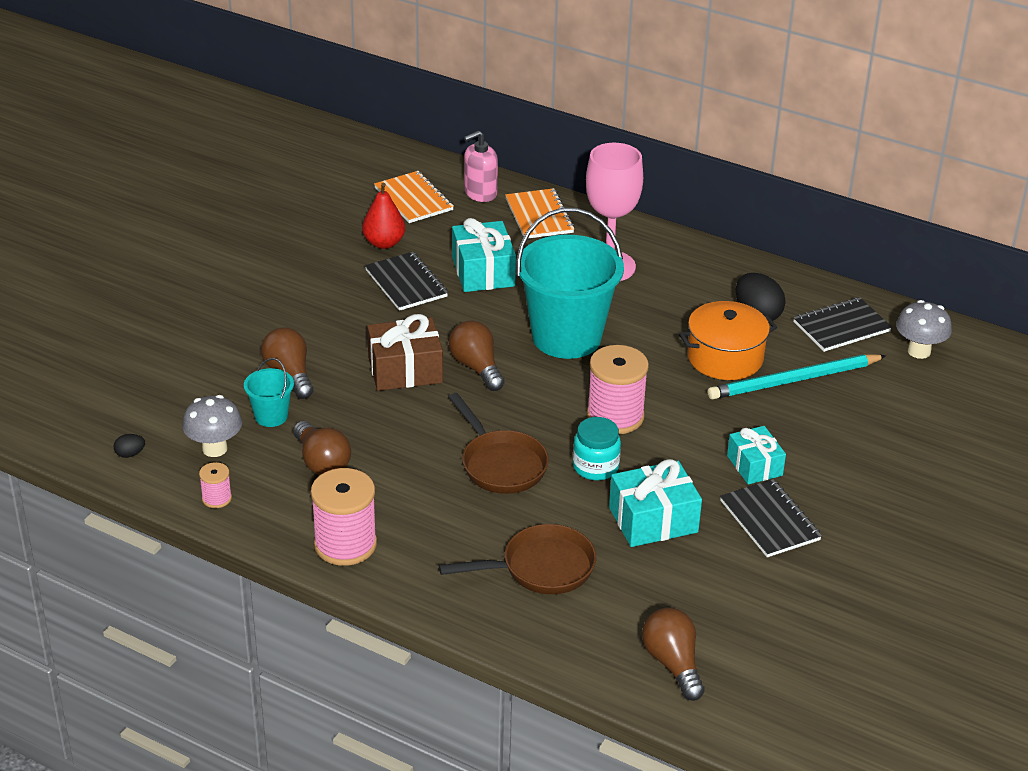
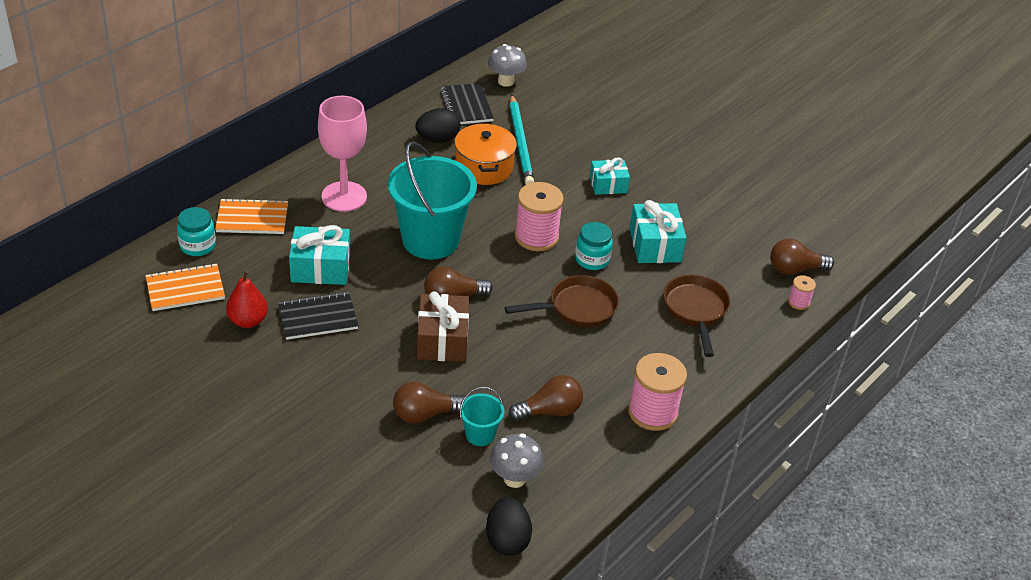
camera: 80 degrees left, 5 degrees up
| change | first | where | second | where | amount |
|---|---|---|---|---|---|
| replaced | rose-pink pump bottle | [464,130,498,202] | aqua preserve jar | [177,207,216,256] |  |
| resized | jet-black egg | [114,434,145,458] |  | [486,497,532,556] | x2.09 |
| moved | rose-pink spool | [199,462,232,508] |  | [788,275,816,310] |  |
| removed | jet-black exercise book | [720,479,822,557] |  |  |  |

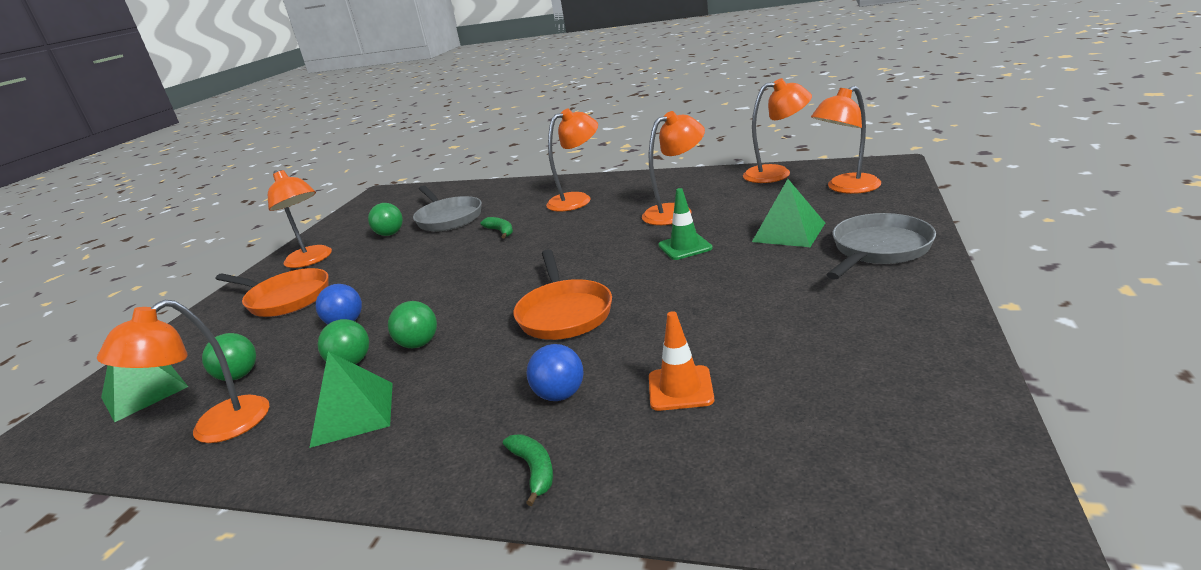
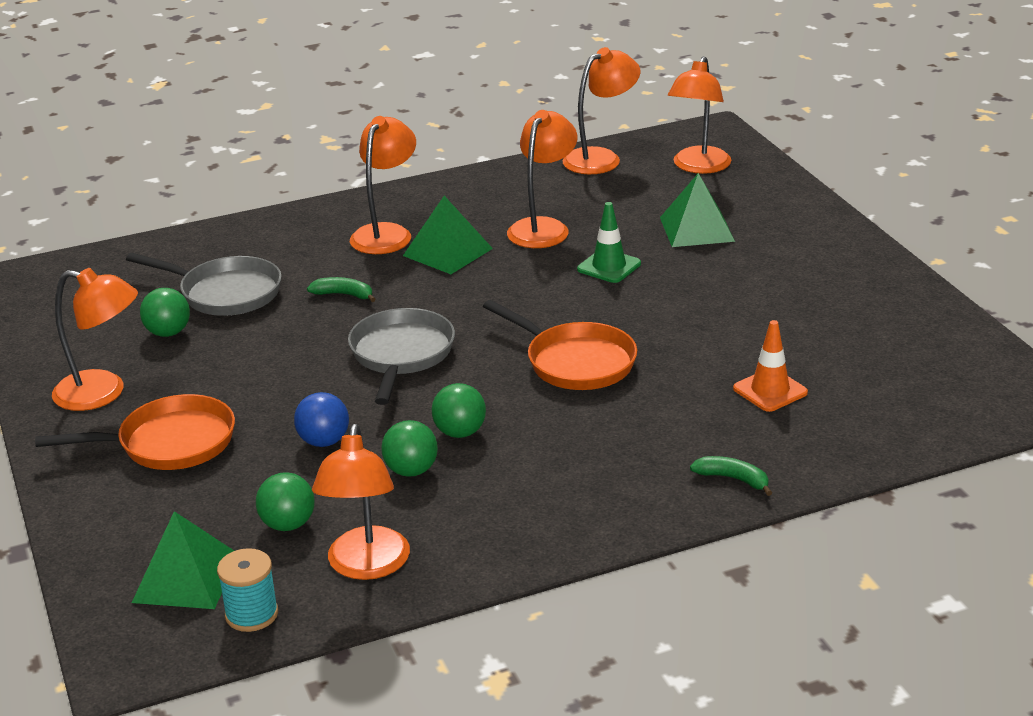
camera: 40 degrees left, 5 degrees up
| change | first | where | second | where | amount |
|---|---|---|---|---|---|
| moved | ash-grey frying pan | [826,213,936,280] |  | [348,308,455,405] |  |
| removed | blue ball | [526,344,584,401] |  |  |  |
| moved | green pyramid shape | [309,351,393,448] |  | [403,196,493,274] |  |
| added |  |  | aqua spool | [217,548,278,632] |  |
---
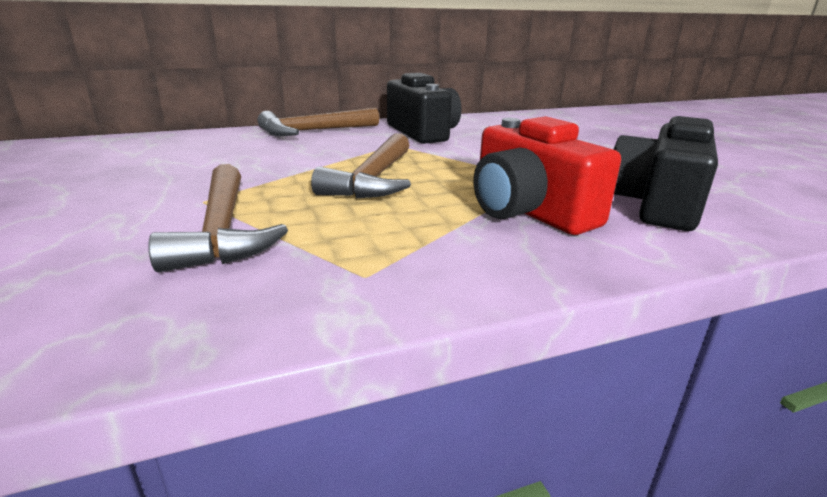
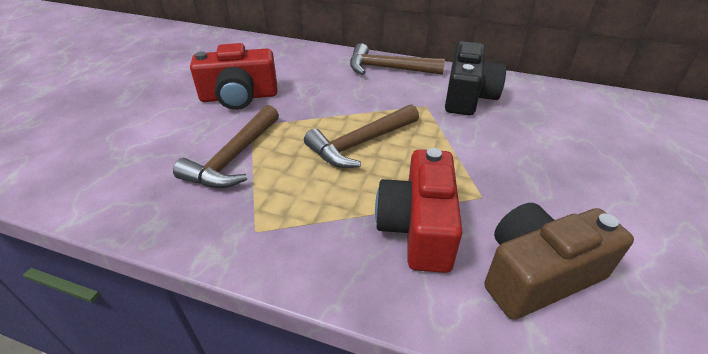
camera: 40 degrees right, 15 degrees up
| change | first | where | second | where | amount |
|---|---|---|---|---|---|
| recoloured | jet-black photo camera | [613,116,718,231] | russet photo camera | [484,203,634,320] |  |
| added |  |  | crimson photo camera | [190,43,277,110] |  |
* * *
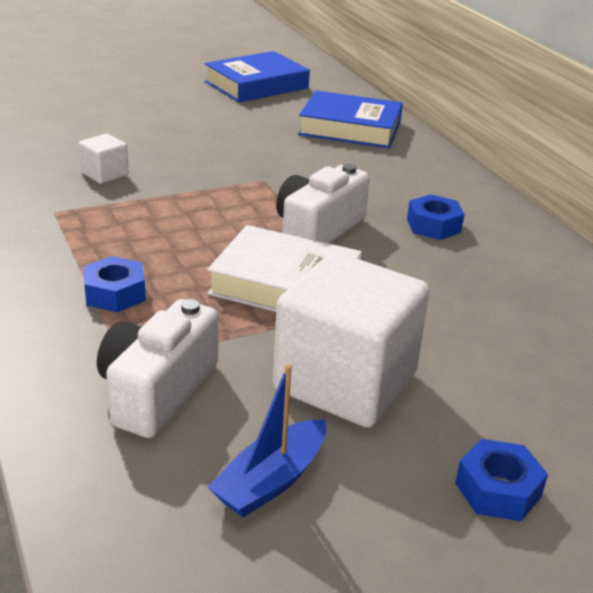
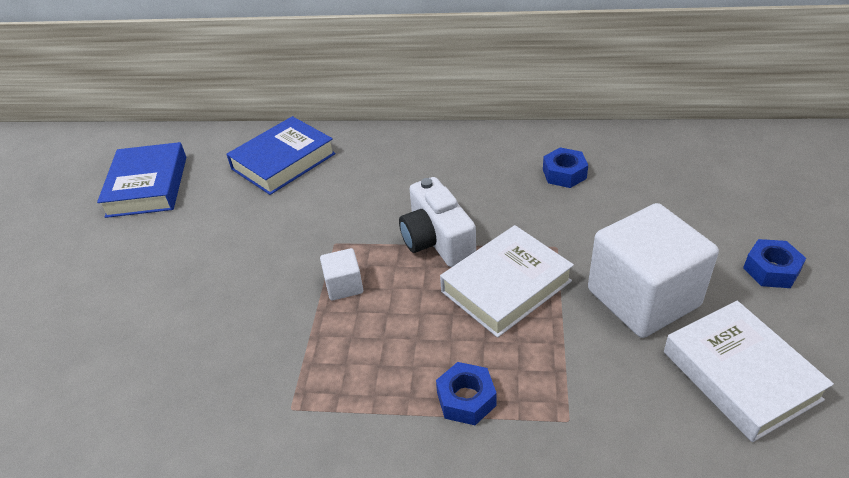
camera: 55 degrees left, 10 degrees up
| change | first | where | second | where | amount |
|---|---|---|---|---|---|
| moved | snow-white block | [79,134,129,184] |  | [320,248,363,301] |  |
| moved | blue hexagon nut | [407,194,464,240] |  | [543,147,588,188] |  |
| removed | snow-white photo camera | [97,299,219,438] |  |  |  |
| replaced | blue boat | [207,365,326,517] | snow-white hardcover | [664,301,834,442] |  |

### What the task asks:
Only the lines that hold the word "rose" are wanted; each should be pulled from the records.

### Answer space:
| replaced | rose-pink pump bottle | [464,130,498,202] | aqua preserve jar | [177,207,216,256] |  |
| moved | rose-pink spool | [199,462,232,508] |  | [788,275,816,310] |  |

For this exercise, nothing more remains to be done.